_Activity:_
Exact copies are required of the lines from the line containing "none -> orange round brick L2 level 2" through the final line of the listing, both included, and of no other lines.

_Dataset records:_
--- START ---

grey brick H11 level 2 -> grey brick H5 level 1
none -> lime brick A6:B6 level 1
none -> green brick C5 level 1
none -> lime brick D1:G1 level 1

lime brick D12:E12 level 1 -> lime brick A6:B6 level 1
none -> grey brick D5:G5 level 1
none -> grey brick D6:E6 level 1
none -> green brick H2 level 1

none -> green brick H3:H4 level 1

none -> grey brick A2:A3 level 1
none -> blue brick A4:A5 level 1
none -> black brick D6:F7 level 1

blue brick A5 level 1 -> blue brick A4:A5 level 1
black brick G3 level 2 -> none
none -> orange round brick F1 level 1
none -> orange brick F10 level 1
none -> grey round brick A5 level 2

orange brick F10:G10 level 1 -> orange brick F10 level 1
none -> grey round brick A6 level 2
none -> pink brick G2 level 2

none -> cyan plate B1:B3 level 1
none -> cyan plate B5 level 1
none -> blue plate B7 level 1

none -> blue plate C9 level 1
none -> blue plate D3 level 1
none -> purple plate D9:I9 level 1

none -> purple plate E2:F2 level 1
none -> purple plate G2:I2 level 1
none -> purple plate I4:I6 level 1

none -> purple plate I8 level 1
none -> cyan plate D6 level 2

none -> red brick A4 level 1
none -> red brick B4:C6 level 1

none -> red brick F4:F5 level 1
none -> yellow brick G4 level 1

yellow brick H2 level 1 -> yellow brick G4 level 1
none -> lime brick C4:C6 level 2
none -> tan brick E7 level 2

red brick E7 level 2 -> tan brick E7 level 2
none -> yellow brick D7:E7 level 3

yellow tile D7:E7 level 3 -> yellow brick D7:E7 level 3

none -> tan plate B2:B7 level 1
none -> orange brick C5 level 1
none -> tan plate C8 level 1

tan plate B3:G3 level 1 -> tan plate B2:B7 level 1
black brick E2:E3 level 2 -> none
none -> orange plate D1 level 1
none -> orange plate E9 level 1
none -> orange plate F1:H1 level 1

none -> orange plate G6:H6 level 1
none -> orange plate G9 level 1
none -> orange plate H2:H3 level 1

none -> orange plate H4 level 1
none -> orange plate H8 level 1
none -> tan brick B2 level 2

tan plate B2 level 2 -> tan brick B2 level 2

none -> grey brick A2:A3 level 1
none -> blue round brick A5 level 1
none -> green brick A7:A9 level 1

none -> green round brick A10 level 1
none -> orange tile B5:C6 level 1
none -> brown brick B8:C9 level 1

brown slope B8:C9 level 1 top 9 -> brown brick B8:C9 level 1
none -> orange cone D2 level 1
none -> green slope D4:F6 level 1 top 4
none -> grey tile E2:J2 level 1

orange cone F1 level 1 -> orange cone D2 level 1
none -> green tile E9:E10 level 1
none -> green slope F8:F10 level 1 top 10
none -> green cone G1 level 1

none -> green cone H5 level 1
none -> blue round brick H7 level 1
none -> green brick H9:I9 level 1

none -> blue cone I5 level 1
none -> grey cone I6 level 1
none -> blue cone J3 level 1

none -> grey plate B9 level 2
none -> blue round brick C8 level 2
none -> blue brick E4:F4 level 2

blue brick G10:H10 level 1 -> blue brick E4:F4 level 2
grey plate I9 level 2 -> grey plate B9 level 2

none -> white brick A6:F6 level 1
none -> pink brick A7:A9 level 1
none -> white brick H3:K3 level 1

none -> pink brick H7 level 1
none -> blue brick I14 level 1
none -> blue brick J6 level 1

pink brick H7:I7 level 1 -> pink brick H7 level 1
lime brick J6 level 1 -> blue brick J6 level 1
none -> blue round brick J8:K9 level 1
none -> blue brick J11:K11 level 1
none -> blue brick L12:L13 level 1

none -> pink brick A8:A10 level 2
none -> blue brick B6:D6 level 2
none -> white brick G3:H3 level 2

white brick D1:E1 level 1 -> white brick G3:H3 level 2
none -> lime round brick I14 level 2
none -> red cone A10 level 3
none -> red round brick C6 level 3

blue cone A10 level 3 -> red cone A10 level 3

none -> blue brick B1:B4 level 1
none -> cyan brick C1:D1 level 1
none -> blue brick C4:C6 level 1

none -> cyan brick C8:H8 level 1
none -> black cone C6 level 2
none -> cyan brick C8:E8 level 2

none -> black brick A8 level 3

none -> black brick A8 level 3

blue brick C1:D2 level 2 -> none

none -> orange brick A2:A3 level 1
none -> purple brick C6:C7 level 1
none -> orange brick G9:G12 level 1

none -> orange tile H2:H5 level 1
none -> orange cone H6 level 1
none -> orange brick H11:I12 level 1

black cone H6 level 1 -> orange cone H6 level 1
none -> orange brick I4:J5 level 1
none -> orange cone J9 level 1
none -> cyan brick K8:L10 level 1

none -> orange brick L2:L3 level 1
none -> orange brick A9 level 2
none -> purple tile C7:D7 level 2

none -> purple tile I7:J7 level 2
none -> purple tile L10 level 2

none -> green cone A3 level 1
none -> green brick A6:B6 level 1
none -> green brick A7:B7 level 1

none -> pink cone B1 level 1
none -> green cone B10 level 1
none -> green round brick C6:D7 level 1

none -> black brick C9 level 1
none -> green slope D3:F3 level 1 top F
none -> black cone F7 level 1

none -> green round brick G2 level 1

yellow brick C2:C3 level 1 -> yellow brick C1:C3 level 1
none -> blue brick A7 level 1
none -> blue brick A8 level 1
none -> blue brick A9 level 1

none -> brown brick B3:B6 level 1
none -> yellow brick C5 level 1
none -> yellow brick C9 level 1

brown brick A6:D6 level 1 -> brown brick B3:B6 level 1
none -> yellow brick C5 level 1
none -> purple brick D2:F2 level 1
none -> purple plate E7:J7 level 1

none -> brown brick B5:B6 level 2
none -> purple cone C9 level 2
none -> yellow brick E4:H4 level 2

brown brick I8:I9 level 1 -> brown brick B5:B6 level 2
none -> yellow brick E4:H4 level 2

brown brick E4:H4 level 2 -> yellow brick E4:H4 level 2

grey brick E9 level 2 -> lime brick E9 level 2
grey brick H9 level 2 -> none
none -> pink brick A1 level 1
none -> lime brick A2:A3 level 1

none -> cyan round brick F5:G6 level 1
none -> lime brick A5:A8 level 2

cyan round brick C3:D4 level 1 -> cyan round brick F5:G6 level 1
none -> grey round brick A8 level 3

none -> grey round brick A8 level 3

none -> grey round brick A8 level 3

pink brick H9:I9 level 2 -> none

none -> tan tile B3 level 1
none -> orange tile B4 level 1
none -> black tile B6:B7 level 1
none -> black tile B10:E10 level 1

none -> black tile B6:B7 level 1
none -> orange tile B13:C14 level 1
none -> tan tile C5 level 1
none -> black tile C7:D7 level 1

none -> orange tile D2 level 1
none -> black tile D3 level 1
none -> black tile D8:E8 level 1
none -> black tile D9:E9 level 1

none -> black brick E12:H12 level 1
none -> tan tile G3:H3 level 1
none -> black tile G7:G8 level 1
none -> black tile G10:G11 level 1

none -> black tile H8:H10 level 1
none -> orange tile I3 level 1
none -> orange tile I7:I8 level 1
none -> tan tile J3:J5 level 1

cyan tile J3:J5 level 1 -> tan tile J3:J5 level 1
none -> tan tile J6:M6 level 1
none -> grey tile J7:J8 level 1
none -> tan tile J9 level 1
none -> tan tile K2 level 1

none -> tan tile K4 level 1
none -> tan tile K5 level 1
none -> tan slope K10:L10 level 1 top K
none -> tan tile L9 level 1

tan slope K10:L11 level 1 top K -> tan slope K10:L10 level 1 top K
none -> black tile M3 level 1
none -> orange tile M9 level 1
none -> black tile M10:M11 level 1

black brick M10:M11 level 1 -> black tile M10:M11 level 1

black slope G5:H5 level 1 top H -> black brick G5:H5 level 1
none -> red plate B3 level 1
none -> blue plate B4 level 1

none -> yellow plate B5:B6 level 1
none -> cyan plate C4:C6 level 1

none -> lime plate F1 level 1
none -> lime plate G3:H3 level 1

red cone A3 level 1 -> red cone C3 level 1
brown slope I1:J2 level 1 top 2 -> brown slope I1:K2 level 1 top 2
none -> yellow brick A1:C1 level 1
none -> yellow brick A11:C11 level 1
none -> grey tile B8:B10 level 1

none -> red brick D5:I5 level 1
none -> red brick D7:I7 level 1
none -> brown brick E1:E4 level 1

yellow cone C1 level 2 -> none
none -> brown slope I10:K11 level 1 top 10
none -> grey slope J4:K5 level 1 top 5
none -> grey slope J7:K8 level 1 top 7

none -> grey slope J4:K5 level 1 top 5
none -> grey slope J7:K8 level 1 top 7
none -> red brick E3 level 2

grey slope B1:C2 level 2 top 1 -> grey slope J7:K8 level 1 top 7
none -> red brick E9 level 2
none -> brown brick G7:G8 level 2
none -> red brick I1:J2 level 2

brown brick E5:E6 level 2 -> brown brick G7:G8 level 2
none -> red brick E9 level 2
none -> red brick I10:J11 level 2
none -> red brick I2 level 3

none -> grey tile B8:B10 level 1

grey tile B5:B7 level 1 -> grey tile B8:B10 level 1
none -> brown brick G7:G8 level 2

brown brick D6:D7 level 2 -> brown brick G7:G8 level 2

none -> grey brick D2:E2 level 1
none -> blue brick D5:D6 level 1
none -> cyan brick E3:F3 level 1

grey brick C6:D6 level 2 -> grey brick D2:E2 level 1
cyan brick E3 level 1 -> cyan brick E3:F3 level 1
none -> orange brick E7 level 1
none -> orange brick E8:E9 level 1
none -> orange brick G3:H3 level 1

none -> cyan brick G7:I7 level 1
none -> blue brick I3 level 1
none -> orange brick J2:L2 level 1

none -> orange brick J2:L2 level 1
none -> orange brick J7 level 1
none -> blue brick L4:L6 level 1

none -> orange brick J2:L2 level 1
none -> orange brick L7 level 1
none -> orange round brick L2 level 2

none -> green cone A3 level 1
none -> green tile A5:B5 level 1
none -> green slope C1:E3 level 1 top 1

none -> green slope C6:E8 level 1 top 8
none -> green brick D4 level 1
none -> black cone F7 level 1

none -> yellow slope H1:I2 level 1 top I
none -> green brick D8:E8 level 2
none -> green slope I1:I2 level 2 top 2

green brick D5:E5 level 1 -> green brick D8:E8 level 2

--- END ---

_Output:_
none -> orange round brick L2 level 2

none -> green cone A3 level 1
none -> green tile A5:B5 level 1
none -> green slope C1:E3 level 1 top 1

none -> green slope C6:E8 level 1 top 8
none -> green brick D4 level 1
none -> black cone F7 level 1

none -> yellow slope H1:I2 level 1 top I
none -> green brick D8:E8 level 2
none -> green slope I1:I2 level 2 top 2

green brick D5:E5 level 1 -> green brick D8:E8 level 2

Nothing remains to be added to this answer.